> _과제 목표_: 아래 자료에서 문자열 "instrumentName"이 포함된 줄을 모두 찾아 한 줄도 빠짐없이 옮겨 적으십시오.

> _제공 자료_:

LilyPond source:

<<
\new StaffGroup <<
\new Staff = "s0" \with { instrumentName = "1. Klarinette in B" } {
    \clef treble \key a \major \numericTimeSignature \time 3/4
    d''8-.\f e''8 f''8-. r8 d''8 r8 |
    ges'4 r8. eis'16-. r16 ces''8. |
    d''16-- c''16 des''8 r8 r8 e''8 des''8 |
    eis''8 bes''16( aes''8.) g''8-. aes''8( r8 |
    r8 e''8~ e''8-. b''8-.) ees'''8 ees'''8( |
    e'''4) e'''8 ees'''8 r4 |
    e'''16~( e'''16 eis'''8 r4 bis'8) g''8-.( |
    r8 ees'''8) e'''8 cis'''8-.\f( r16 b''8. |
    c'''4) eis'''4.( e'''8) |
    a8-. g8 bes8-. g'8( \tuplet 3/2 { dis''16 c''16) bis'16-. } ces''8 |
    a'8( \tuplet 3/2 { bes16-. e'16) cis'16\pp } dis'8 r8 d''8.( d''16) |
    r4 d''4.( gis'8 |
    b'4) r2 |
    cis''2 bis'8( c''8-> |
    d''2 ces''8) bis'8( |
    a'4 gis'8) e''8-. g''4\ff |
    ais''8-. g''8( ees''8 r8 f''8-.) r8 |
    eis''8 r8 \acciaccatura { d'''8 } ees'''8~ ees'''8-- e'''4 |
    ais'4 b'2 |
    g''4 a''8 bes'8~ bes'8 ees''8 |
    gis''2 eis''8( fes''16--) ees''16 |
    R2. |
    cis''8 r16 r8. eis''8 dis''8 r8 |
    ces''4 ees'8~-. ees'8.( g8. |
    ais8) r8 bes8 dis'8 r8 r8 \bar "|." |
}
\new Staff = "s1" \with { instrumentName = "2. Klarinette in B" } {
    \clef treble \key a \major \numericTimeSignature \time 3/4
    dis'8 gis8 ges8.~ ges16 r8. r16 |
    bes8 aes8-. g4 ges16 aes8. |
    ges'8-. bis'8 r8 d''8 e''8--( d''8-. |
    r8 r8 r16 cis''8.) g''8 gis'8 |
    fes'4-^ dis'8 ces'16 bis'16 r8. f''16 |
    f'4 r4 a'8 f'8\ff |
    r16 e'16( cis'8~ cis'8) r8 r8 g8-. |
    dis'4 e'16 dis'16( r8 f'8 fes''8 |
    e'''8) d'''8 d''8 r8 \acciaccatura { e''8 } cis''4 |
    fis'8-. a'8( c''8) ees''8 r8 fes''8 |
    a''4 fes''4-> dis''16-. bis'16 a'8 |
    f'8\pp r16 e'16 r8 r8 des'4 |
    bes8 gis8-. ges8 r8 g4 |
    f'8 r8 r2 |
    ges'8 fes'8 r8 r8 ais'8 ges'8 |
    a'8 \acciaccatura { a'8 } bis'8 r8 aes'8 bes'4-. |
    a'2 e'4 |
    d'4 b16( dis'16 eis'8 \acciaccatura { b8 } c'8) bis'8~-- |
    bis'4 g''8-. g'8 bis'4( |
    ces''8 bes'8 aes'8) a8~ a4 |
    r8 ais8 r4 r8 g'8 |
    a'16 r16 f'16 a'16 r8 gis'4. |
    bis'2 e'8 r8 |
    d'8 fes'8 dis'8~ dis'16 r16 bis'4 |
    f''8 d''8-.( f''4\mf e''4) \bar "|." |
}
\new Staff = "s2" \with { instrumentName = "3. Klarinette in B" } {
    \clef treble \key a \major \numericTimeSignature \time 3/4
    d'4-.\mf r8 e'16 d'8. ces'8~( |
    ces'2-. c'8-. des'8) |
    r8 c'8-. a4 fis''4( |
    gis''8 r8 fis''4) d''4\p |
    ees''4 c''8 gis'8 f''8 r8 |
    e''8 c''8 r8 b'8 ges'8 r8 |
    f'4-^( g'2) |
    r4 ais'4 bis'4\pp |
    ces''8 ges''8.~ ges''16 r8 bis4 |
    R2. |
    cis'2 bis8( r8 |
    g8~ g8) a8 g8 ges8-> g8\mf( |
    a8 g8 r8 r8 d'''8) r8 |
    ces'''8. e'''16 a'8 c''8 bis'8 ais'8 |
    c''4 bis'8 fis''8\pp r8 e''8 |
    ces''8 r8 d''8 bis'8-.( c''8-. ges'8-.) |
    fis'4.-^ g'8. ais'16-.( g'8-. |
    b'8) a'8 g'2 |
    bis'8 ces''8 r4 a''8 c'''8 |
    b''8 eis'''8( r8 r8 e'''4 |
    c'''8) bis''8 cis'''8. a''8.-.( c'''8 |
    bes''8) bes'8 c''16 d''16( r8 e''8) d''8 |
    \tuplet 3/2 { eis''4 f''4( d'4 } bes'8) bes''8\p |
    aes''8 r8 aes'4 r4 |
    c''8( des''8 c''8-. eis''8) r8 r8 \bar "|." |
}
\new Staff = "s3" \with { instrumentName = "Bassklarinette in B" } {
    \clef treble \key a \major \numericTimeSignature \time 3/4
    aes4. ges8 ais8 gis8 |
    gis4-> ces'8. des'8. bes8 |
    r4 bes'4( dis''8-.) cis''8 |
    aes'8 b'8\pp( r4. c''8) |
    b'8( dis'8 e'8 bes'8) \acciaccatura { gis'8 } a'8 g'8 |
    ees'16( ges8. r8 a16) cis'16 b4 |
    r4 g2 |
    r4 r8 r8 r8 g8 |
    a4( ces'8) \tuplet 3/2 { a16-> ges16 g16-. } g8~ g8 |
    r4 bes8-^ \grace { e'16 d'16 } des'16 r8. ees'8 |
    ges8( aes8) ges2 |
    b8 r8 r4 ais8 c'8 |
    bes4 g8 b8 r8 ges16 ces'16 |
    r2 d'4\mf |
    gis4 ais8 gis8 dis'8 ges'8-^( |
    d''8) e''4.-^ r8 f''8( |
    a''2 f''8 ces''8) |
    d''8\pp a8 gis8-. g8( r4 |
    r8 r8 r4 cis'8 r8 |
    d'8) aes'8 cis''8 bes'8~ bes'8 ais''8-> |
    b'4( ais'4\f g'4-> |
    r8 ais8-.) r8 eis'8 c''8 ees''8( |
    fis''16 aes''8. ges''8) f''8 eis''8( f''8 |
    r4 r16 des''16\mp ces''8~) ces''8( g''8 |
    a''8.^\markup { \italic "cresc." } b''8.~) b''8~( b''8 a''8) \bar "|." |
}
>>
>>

> _답안_:
\new Staff = "s0" \with { instrumentName = "1. Klarinette in B" } {
\new Staff = "s1" \with { instrumentName = "2. Klarinette in B" } {
\new Staff = "s2" \with { instrumentName = "3. Klarinette in B" } {
\new Staff = "s3" \with { instrumentName = "Bassklarinette in B" } {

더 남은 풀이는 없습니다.